**WHAT TO WORK ON**
Every line between the one containing "POT3: 500 (GND, LINE, wiper" and the last line of the data, both included, is to be set down exactly, and pictures are to be omitted.

**Version difference data**
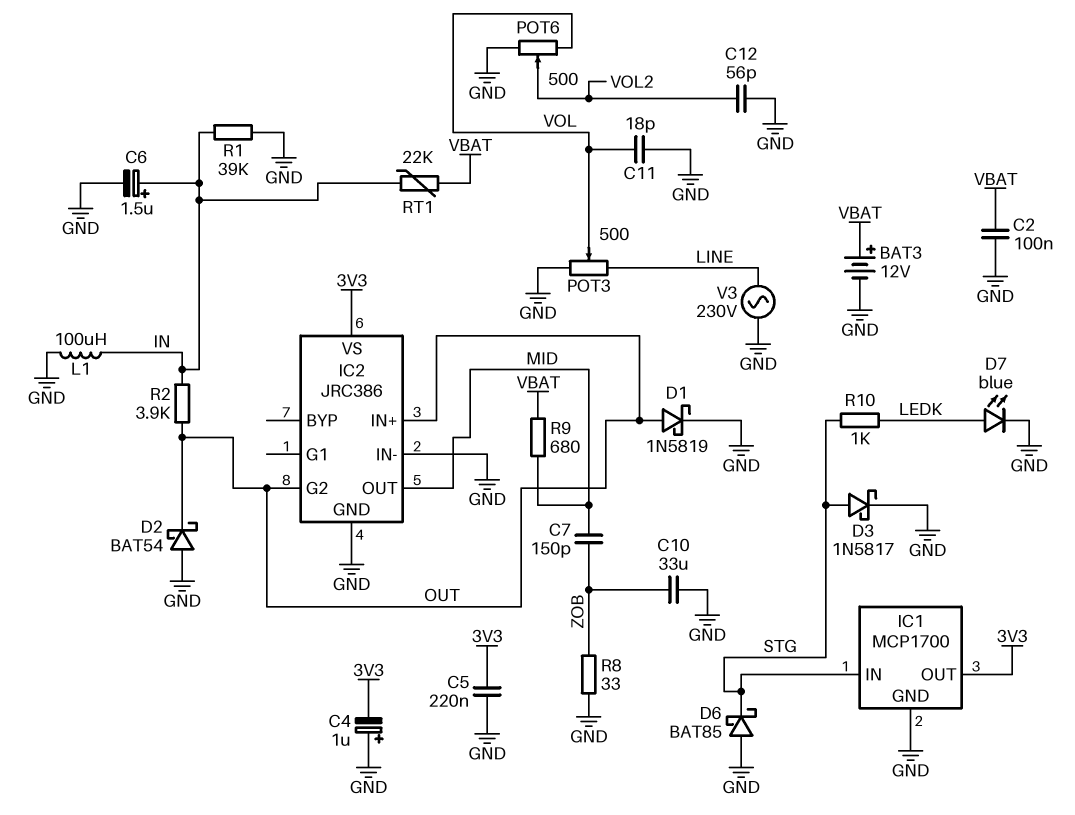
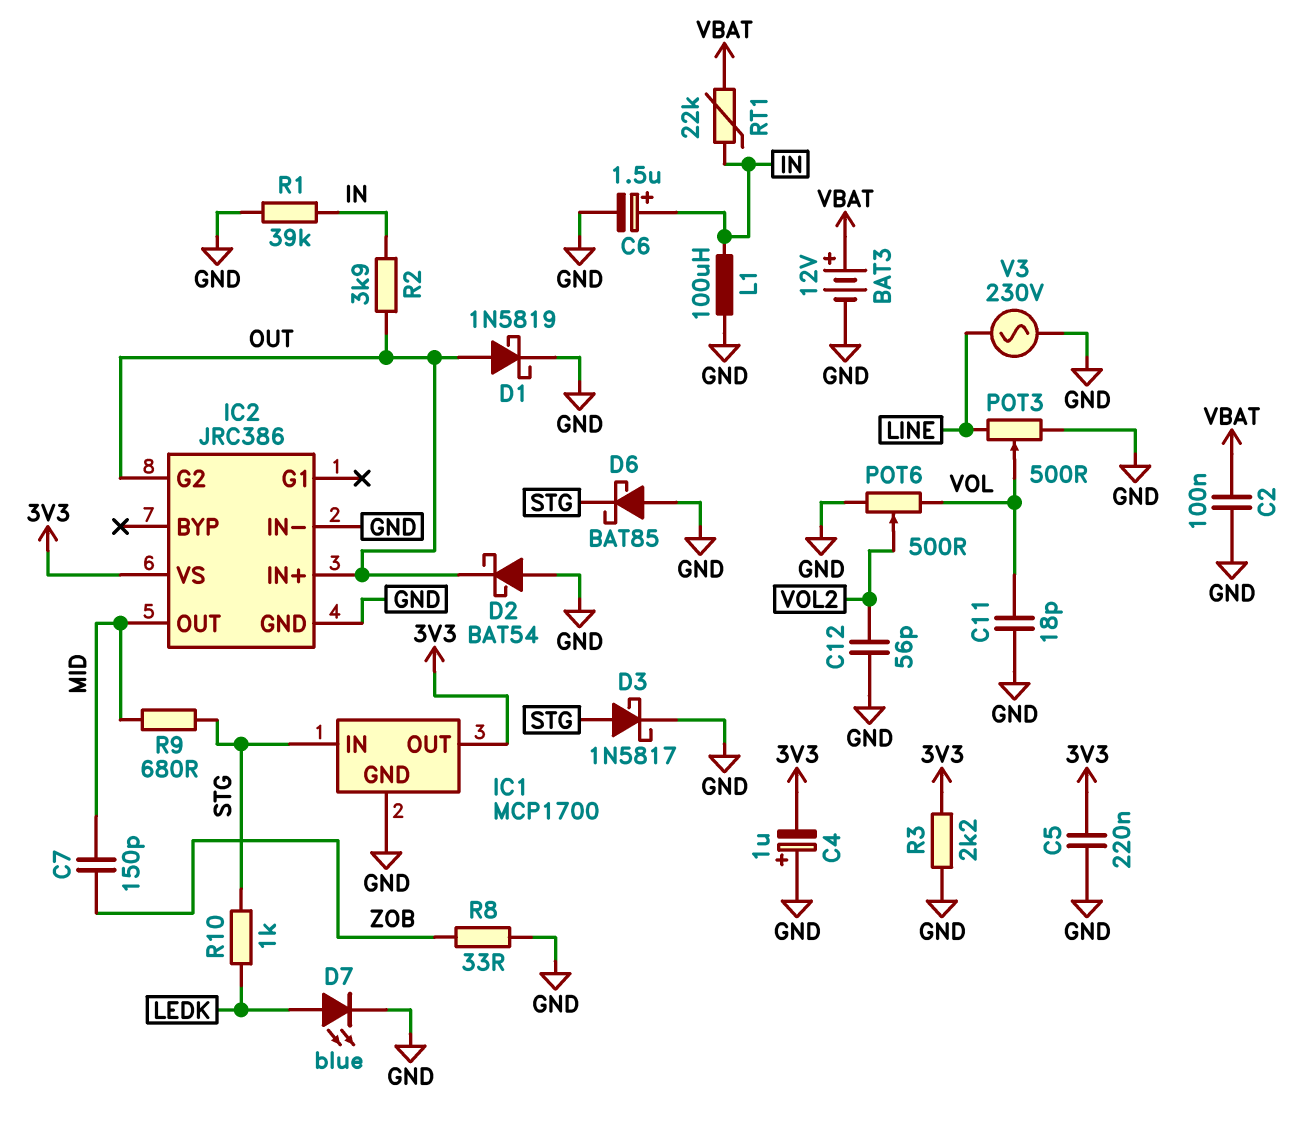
C10: 33uF (GND, ZOB) -> none
R3: none -> 2.2k (3V3, GND)
R9: 680 (MID, VBAT) -> 680 (MID, STG)

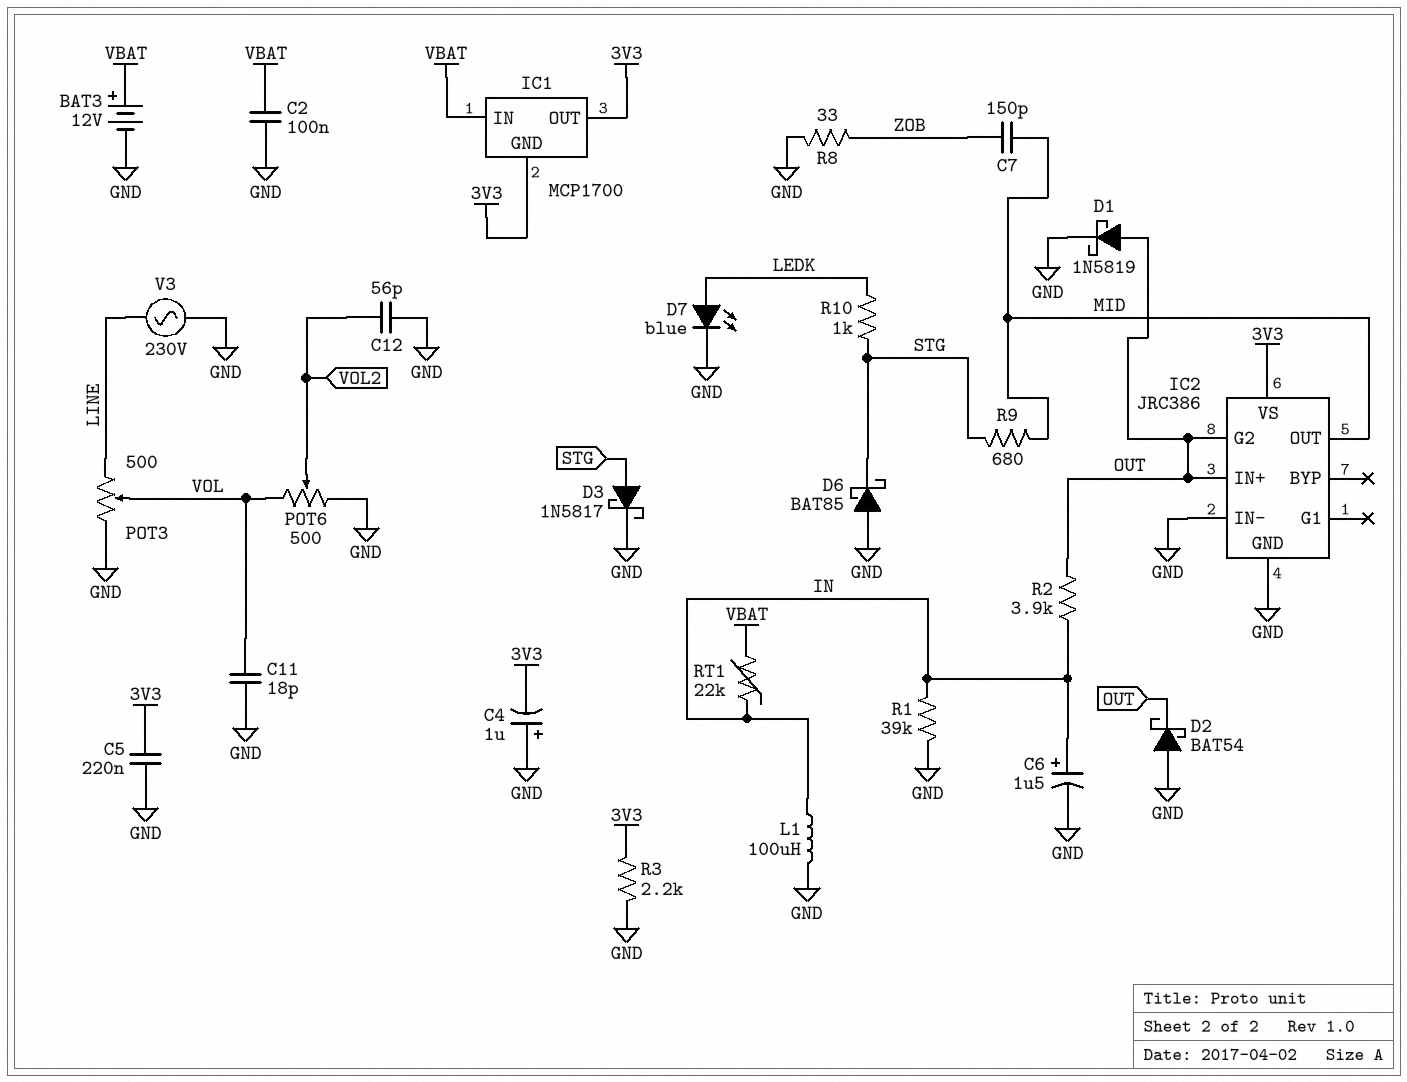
IC1 pin GND: GND -> 3V3
IC1 pin IN: STG -> VBAT

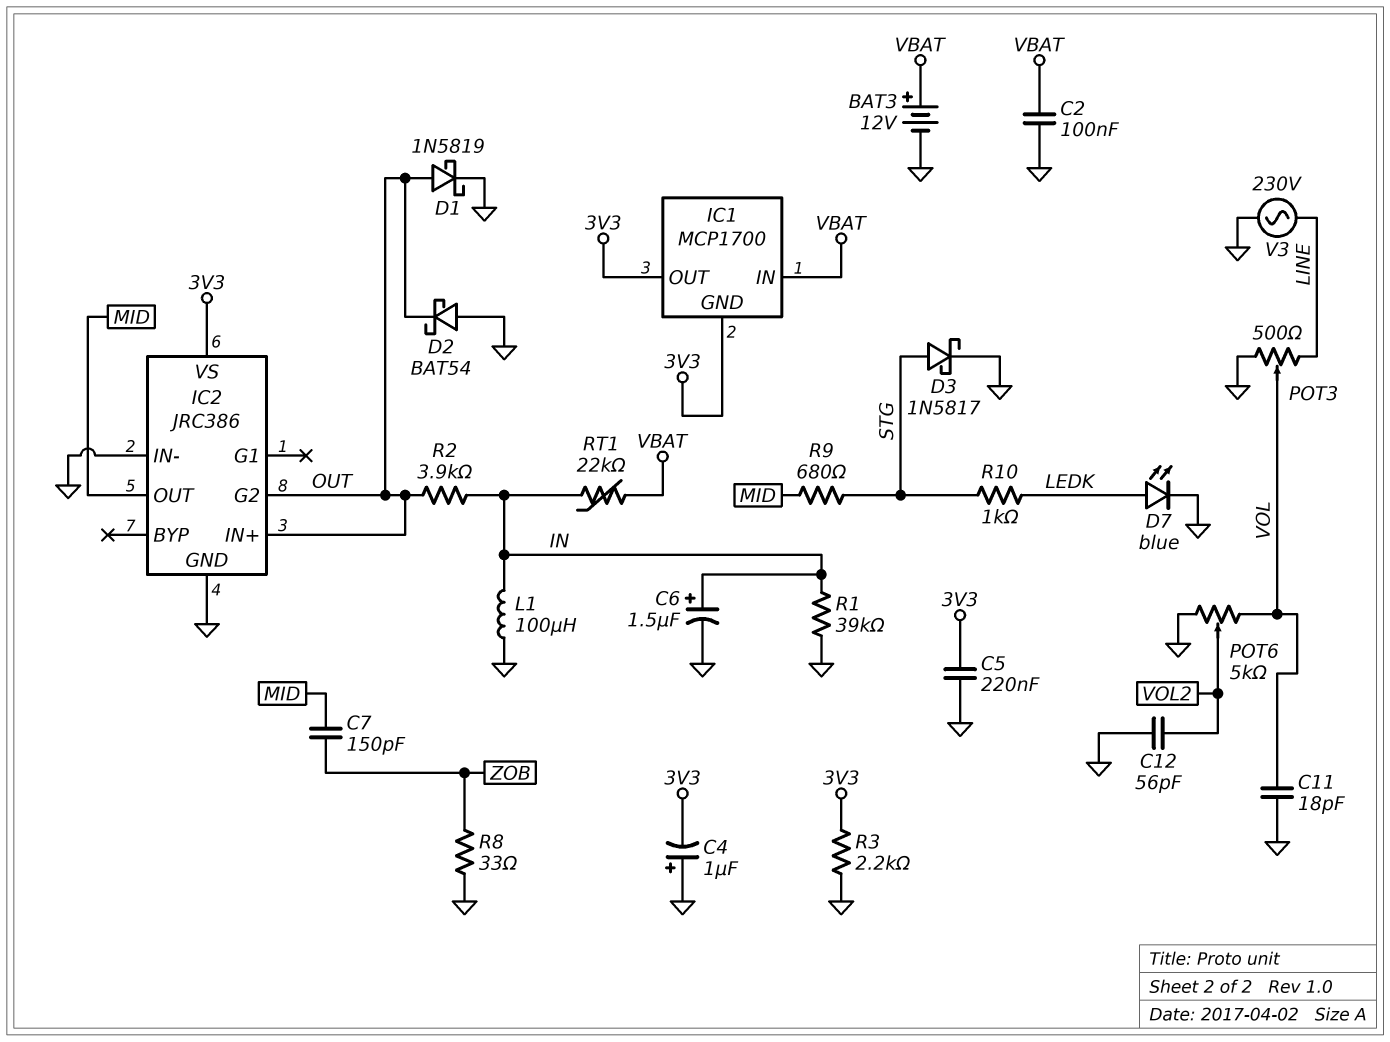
D6: schottky BAT85 (A GND, K STG) -> none
POT6: 500 (GND, VOL, wiper VOL2) -> 5k (GND, VOL, wiper VOL2)

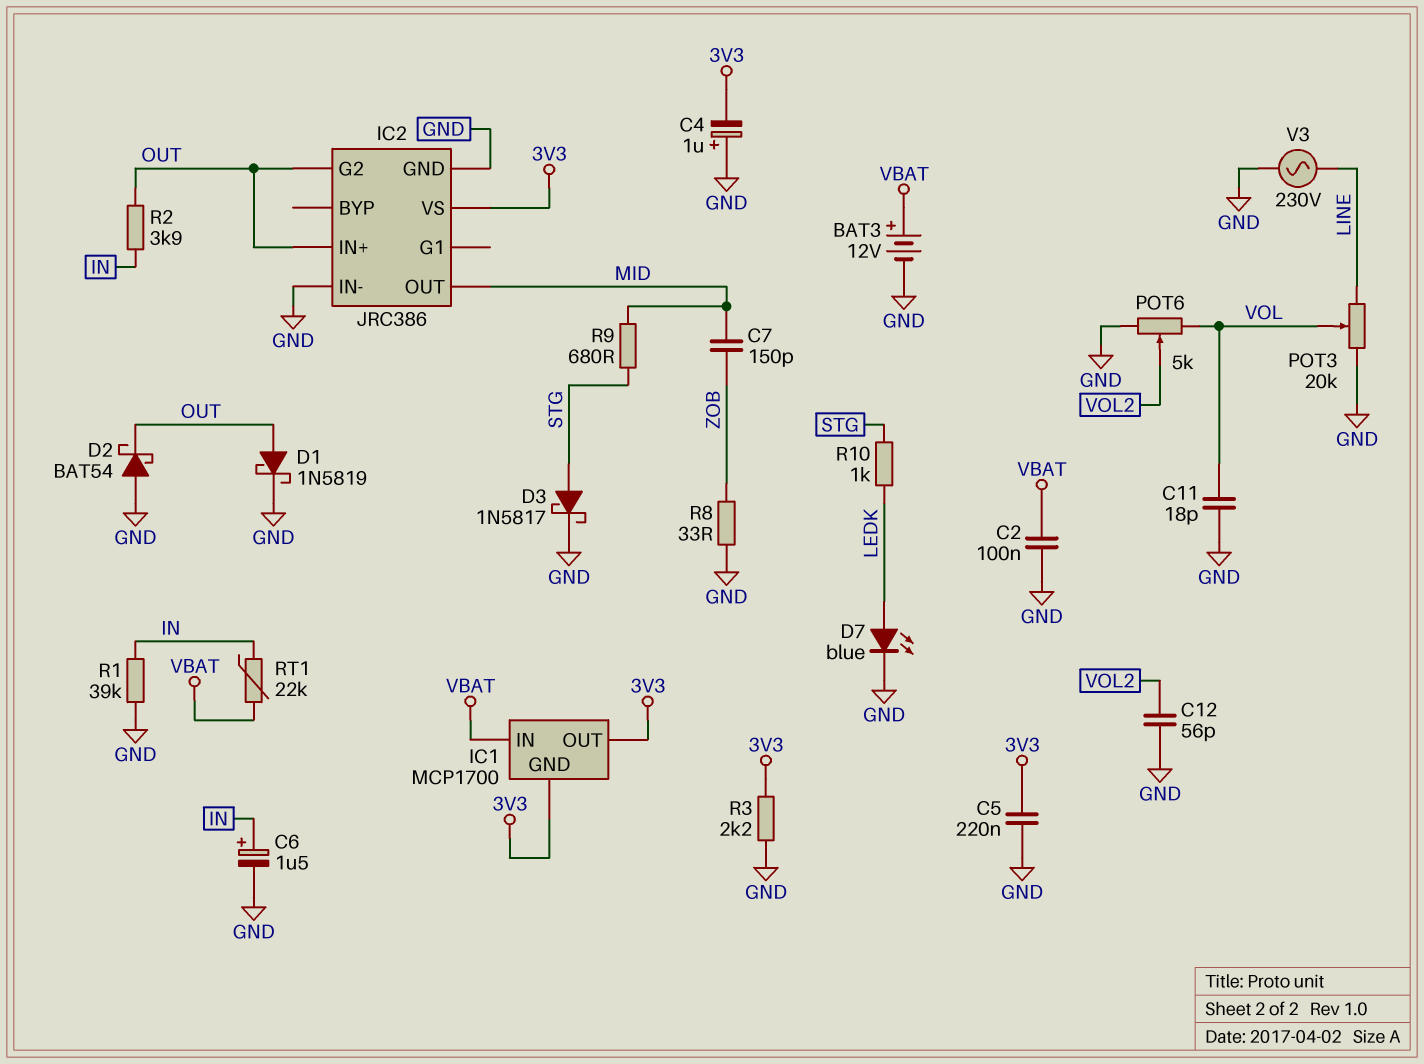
L1: 100uH (GND, IN) -> none
POT3: 500 (GND, LINE, wiper VOL) -> 20k (GND, LINE, wiper VOL)

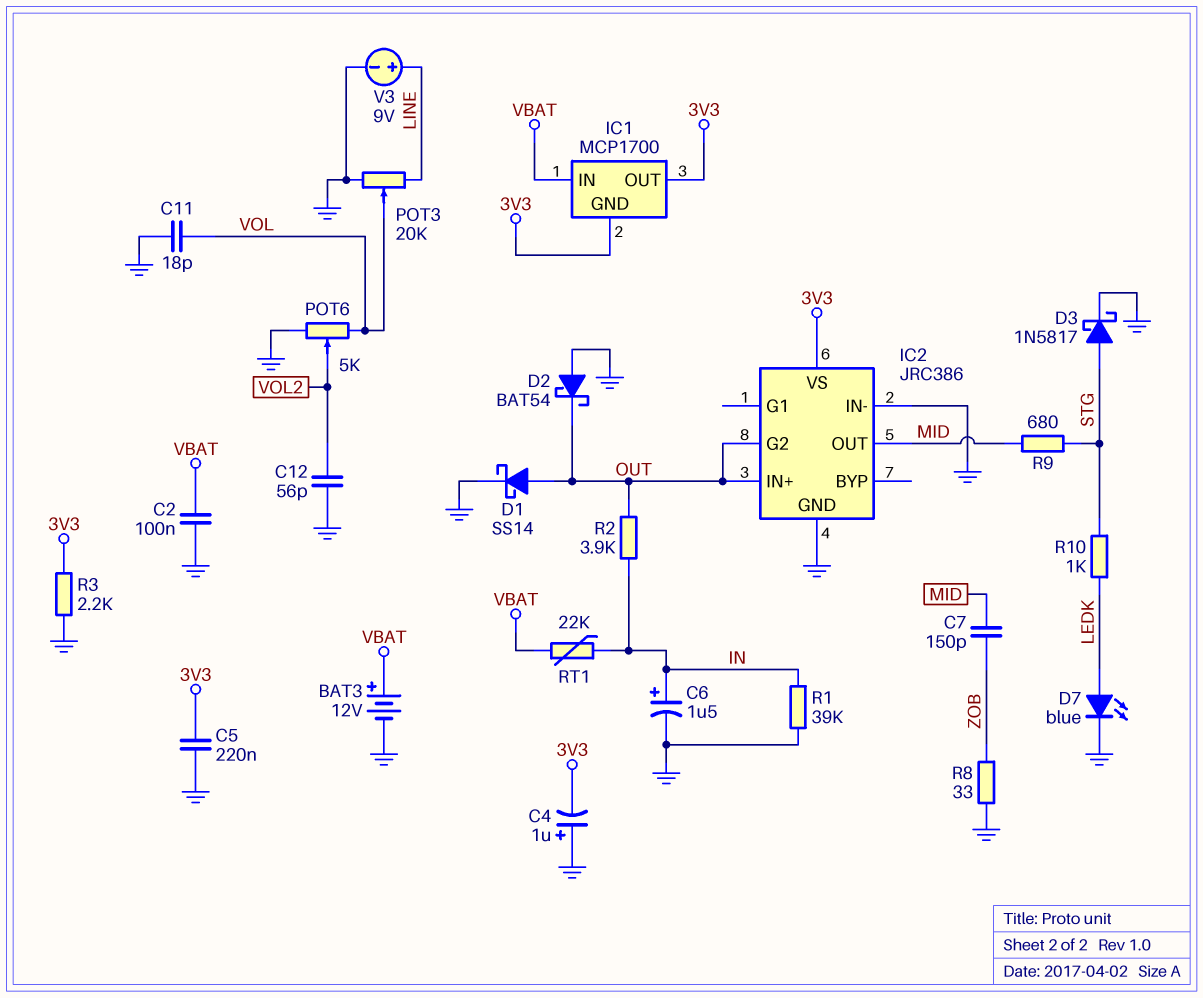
D1: schottky 1N5819 (A OUT, K GND) -> schottky SS14 (A OUT, K GND)
V3: AC 230V (GND, LINE) -> 9V (plus LINE, minus GND)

**ANSWER BOX**
POT3: 500 (GND, LINE, wiper VOL) -> 20k (GND, LINE, wiper VOL)

D1: schottky 1N5819 (A OUT, K GND) -> schottky SS14 (A OUT, K GND)
V3: AC 230V (GND, LINE) -> 9V (plus LINE, minus GND)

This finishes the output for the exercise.